▸ Your assignment
Transcribe exactly everything in the data below from the line containing "RGB pin R: none -> GP22" down to the line containing "TFT2 pin RES: GP9 -> GP3", both lines included and nothing further.

▸ Task inputs
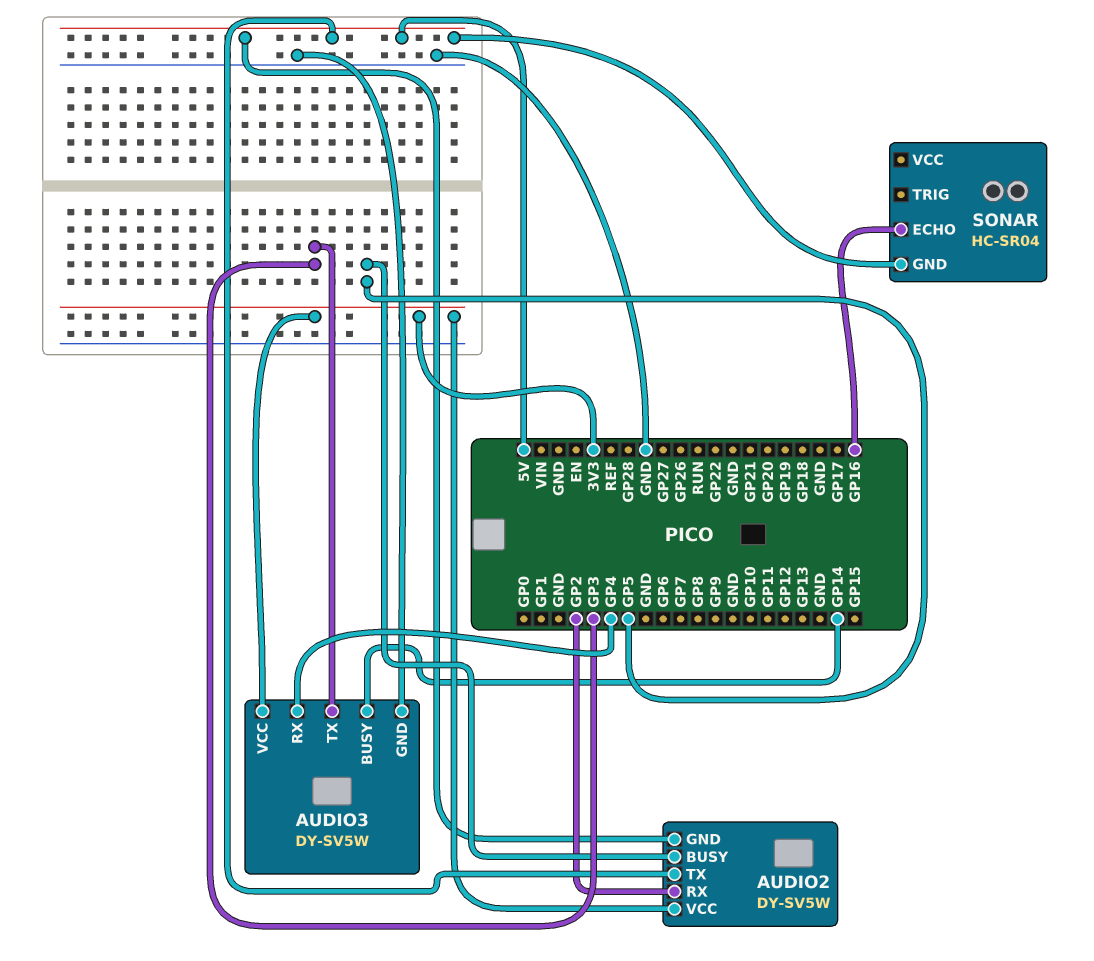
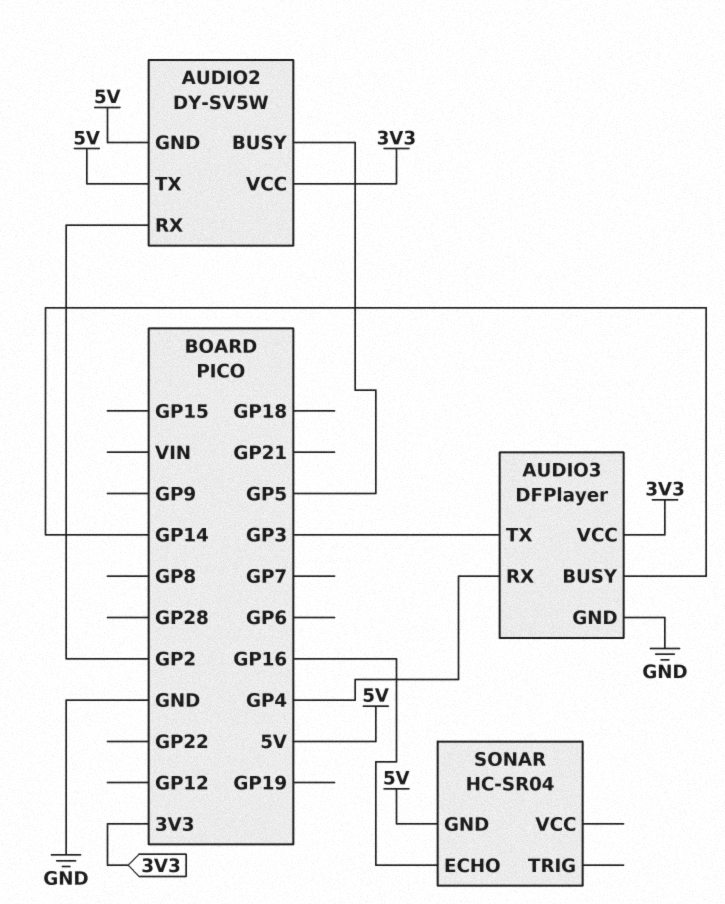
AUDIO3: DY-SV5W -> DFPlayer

* * *

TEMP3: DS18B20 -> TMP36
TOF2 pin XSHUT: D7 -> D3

* * *

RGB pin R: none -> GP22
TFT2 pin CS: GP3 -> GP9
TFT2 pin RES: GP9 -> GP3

▸ Exercise output
RGB pin R: none -> GP22
TFT2 pin CS: GP3 -> GP9
TFT2 pin RES: GP9 -> GP3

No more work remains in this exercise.